EXERCISE OBJECTIVE:
What lines in the data hold the string "purple"? Show them.
SOURCE MATERIAL below:
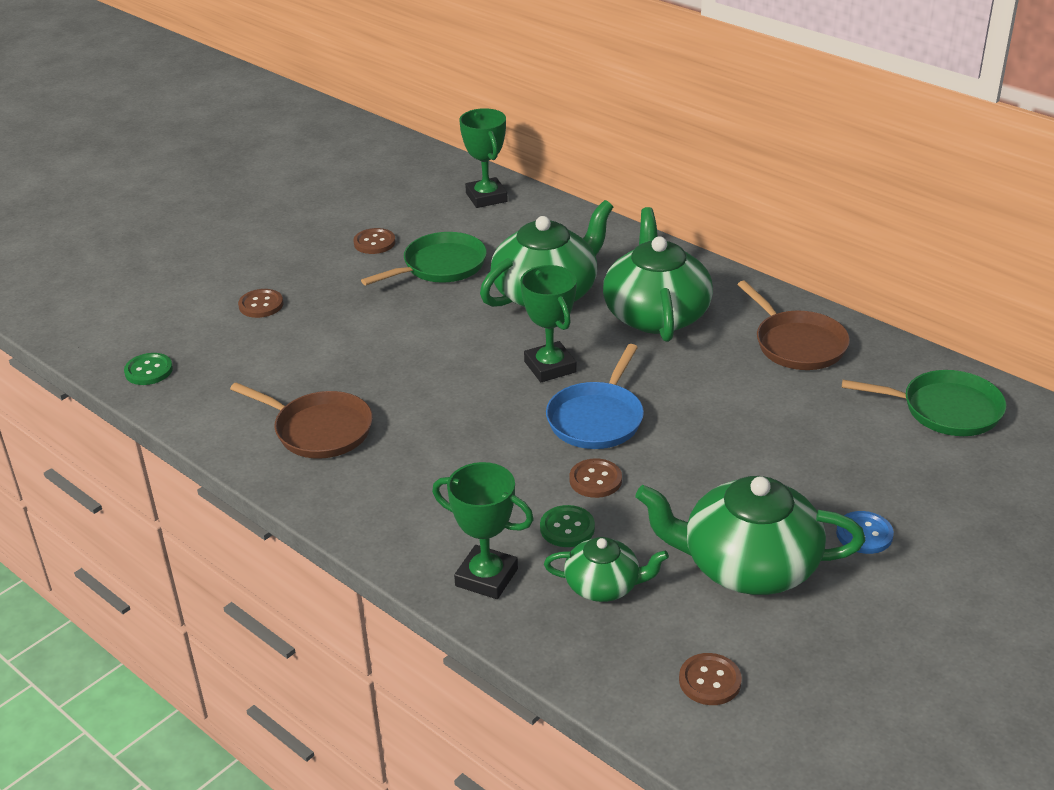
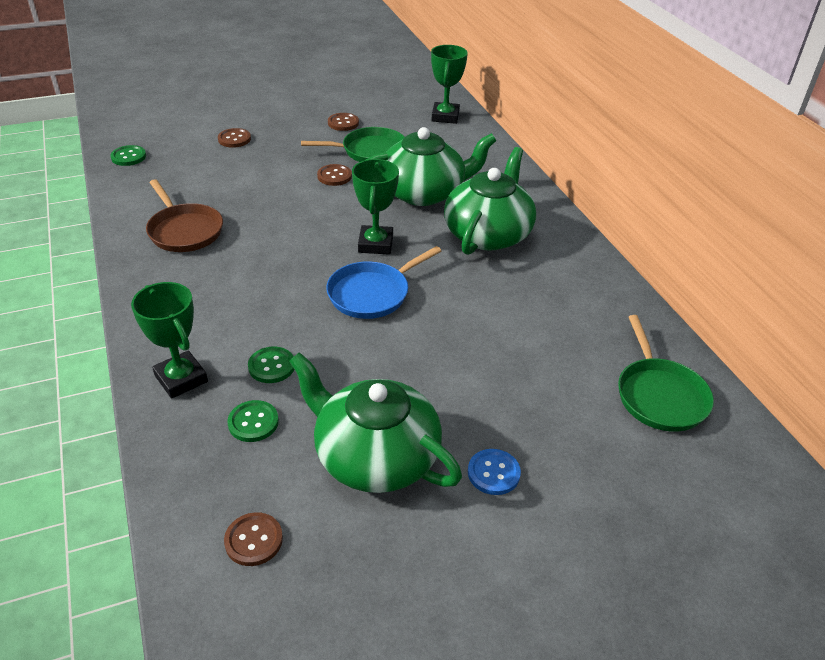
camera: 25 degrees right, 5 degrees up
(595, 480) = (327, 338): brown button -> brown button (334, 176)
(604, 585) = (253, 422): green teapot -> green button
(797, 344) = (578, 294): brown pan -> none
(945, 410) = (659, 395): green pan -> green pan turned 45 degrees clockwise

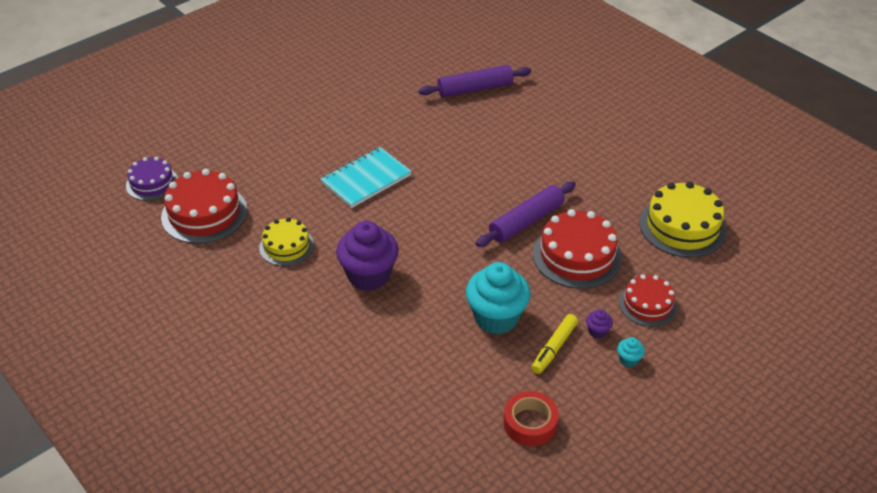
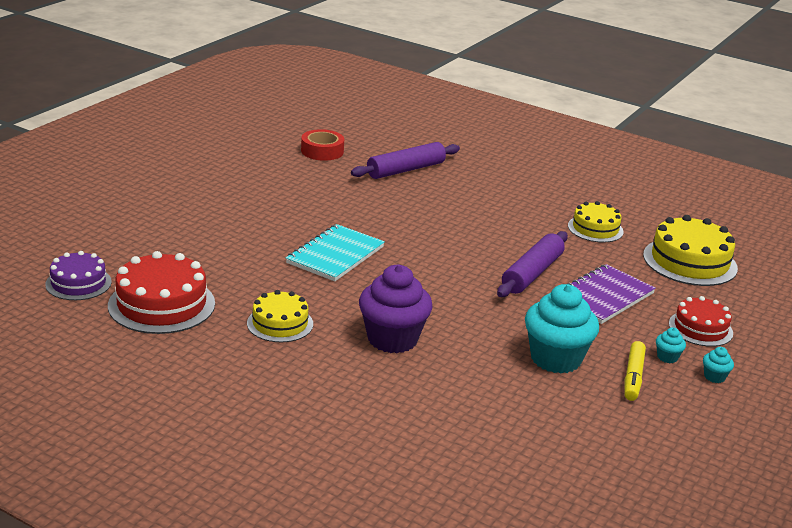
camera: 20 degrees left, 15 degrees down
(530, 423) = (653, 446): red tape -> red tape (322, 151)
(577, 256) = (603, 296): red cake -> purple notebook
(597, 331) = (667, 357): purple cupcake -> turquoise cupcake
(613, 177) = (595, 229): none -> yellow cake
End of SOURCE MATERIAL.
RESULT BELOW:
(577, 256) = (603, 296): red cake -> purple notebook
(597, 331) = (667, 357): purple cupcake -> turquoise cupcake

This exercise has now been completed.